## Problem description
Below are some records; output exactly the lines from the line with "The Kerze/orange ended" to the line with "Where the Kerze/blau", both ends kept, and nothing more.

## Supplied data
"""

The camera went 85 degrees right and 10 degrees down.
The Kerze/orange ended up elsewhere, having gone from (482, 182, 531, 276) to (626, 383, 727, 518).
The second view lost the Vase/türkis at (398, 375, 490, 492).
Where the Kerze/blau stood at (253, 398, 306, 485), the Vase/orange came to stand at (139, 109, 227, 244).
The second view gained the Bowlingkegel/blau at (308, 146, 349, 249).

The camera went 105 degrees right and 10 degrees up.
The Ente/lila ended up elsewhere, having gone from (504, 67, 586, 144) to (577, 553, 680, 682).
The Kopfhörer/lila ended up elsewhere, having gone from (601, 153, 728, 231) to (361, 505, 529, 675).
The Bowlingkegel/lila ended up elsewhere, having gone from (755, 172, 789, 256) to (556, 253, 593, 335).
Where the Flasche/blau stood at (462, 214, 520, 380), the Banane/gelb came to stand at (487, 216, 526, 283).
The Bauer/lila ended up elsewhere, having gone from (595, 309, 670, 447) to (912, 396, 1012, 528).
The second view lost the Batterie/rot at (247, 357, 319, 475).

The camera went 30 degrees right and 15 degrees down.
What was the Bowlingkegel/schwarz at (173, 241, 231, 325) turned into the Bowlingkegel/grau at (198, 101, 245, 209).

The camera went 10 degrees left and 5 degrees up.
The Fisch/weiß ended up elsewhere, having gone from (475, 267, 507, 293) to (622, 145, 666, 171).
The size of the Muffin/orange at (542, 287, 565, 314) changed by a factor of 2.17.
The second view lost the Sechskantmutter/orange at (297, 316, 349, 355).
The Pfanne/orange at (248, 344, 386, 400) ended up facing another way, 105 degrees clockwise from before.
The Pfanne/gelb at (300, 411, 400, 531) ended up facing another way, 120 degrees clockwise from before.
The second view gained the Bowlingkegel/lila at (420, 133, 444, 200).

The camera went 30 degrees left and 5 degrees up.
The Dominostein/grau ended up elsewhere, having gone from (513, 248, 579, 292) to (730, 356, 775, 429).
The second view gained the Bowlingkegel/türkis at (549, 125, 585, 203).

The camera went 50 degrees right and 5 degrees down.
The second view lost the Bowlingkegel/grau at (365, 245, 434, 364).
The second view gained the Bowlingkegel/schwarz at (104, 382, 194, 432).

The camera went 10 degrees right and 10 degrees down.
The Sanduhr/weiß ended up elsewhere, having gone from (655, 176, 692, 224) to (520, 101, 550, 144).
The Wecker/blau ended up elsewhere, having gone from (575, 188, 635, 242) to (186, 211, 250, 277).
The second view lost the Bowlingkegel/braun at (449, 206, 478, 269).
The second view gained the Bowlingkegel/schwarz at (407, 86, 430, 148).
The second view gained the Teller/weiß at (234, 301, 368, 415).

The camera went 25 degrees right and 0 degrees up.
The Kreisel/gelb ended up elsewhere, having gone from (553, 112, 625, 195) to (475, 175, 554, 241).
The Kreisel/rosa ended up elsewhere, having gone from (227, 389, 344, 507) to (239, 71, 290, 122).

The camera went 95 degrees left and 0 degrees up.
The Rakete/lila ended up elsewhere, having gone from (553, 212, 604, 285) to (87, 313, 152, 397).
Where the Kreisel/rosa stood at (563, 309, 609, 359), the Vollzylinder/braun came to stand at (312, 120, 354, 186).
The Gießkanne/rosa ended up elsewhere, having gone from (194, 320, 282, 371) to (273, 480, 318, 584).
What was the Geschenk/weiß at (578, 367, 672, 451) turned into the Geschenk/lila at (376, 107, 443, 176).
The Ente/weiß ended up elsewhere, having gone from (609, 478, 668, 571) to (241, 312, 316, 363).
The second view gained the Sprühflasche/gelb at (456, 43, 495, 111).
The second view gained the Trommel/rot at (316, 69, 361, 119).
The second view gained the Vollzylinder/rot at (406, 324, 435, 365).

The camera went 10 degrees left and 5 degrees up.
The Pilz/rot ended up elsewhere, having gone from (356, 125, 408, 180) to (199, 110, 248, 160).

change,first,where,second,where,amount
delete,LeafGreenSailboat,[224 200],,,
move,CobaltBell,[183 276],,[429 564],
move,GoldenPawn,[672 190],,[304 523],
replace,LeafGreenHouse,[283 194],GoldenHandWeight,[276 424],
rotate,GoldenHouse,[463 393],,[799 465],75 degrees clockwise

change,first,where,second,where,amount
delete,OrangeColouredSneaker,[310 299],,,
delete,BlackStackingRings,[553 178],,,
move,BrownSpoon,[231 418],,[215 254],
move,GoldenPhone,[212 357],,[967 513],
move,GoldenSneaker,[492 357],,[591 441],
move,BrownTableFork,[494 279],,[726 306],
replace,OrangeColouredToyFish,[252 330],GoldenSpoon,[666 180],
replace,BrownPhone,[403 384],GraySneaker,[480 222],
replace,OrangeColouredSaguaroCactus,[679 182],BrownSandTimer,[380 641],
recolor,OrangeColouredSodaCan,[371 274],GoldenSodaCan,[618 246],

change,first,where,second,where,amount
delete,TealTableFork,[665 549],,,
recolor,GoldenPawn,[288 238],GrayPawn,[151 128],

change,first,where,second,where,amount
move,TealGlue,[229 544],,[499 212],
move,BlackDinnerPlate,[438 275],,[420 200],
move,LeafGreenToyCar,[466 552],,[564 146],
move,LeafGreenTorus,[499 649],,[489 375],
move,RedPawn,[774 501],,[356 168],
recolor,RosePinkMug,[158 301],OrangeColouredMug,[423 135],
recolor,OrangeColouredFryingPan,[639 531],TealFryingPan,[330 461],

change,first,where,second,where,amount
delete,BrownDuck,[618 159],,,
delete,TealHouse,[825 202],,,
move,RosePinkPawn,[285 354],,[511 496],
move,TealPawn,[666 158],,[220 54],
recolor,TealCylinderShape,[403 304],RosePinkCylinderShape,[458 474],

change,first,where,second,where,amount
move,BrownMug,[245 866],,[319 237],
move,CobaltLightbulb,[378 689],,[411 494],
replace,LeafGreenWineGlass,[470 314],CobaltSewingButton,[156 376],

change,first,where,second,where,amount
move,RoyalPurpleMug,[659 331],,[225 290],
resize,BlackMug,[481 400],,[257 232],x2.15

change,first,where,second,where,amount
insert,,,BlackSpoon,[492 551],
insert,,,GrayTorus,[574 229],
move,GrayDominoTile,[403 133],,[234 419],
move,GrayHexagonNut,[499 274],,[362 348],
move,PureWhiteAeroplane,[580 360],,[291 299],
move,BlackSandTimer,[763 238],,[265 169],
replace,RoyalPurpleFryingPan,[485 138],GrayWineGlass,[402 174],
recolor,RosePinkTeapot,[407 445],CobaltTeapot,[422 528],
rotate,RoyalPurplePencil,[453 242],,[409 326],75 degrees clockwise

"""

## Solution below
The Kerze/orange ended up elsewhere, having gone from (482, 182, 531, 276) to (626, 383, 727, 518).
The second view lost the Vase/türkis at (398, 375, 490, 492).
Where the Kerze/blau stood at (253, 398, 306, 485), the Vase/orange came to stand at (139, 109, 227, 244).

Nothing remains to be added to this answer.